- _Task directions_: Transcribe only the lines between the first line of the records and the line containing "purple circle: moved 2 px left, 2 px up", inclusive, exactly as written.
<<<<
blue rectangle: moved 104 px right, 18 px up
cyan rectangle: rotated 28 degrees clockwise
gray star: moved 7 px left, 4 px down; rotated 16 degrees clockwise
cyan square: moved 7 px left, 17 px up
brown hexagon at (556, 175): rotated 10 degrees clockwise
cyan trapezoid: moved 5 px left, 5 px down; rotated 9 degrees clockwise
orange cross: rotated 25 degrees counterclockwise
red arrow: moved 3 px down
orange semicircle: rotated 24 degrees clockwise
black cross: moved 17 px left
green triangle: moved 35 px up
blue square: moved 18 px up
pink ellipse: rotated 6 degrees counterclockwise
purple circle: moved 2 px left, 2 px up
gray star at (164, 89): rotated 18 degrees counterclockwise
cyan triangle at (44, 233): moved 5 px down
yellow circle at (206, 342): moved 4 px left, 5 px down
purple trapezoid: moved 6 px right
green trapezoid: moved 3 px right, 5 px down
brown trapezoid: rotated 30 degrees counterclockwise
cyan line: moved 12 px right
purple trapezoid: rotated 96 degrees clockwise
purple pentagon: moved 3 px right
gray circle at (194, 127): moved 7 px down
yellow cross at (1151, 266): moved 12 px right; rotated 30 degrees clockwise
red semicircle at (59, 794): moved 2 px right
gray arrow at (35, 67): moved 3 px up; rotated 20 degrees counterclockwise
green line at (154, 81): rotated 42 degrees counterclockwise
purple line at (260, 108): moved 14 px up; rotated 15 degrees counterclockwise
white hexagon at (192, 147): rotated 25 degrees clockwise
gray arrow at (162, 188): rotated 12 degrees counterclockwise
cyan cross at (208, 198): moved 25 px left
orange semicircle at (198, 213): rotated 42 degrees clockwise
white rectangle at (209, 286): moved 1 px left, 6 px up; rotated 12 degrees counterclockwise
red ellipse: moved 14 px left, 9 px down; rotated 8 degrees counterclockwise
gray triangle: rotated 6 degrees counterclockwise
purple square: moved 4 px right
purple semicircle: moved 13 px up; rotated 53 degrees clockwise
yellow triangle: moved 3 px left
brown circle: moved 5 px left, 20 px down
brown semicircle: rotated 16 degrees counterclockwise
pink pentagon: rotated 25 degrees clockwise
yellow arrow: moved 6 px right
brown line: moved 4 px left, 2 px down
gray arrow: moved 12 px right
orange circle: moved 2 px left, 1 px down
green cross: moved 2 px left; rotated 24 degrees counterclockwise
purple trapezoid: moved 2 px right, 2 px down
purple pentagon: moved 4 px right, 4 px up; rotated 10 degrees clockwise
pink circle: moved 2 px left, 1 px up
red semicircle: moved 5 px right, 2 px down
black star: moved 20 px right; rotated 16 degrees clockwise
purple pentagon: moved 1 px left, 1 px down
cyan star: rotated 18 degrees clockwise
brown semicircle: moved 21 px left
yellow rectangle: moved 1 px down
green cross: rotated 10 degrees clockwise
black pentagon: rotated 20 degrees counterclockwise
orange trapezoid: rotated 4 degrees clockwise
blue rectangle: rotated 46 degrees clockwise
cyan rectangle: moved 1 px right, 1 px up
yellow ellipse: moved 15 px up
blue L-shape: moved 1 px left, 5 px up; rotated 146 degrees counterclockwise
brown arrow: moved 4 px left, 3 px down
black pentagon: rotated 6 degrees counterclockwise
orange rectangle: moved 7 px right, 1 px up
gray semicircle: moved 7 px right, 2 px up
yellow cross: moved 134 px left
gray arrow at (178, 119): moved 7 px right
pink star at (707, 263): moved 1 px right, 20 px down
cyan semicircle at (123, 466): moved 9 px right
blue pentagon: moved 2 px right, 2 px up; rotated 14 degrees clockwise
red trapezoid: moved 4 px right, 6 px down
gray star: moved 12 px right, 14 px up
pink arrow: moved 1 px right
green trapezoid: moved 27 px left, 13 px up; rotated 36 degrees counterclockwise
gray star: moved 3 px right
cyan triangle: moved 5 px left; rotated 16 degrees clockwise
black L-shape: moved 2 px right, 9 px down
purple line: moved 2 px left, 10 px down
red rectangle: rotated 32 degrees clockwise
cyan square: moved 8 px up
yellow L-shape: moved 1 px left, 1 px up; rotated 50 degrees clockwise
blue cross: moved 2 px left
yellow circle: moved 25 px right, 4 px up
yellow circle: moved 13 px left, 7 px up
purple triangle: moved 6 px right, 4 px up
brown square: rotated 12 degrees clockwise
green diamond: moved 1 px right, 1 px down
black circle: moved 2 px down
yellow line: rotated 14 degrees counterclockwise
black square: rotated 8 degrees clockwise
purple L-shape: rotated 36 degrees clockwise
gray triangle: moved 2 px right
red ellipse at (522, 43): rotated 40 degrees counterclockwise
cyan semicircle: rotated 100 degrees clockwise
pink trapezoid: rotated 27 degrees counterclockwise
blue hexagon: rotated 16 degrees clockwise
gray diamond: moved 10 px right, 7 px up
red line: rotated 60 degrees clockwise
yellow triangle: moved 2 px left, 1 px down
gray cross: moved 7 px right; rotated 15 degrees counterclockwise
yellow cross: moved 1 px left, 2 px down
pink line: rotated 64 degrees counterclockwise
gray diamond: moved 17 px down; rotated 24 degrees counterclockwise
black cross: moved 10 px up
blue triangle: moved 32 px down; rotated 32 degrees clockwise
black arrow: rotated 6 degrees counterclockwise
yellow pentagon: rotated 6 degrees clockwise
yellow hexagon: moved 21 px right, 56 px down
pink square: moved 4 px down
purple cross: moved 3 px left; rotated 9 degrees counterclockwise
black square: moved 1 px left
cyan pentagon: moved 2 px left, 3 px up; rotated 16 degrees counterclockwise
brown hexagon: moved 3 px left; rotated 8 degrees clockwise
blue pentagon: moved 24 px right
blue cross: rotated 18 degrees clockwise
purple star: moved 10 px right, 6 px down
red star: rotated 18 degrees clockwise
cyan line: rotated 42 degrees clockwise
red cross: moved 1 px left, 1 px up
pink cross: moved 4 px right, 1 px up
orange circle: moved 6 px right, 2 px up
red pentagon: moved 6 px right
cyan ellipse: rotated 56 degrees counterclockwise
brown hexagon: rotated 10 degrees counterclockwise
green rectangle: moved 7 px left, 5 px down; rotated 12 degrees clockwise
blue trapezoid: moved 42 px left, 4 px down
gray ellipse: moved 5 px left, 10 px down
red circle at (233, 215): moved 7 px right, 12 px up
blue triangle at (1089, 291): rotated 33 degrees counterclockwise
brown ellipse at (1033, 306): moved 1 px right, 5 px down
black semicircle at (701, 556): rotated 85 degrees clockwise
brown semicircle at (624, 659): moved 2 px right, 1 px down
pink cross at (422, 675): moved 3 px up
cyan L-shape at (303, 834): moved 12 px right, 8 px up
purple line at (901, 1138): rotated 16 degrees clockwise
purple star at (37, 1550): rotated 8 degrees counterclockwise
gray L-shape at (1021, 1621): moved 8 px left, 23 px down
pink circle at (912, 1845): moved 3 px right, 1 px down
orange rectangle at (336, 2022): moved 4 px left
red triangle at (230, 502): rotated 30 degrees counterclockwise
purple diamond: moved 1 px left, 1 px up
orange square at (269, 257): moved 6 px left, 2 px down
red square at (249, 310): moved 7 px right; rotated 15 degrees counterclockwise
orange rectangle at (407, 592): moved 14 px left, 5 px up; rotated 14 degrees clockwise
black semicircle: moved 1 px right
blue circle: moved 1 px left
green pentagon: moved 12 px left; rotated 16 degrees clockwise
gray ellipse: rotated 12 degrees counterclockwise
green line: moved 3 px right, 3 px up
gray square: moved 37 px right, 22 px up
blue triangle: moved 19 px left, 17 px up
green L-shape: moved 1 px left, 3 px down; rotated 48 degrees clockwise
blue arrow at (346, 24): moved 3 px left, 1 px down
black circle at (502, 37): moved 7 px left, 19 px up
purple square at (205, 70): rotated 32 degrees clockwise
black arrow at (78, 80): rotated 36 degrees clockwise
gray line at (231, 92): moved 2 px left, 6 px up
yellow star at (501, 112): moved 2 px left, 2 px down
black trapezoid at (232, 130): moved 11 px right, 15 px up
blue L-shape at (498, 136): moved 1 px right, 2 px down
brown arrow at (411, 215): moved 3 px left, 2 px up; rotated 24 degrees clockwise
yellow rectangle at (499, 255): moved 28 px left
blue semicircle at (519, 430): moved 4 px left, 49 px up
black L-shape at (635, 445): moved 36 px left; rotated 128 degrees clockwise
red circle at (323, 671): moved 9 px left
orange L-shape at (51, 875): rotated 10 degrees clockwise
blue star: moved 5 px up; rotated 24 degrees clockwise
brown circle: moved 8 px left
>>>>
- _The answer_:
blue rectangle: moved 104 px right, 18 px up
cyan rectangle: rotated 28 degrees clockwise
gray star: moved 7 px left, 4 px down; rotated 16 degrees clockwise
cyan square: moved 7 px left, 17 px up
brown hexagon at (556, 175): rotated 10 degrees clockwise
cyan trapezoid: moved 5 px left, 5 px down; rotated 9 degrees clockwise
orange cross: rotated 25 degrees counterclockwise
red arrow: moved 3 px down
orange semicircle: rotated 24 degrees clockwise
black cross: moved 17 px left
green triangle: moved 35 px up
blue square: moved 18 px up
pink ellipse: rotated 6 degrees counterclockwise
purple circle: moved 2 px left, 2 px up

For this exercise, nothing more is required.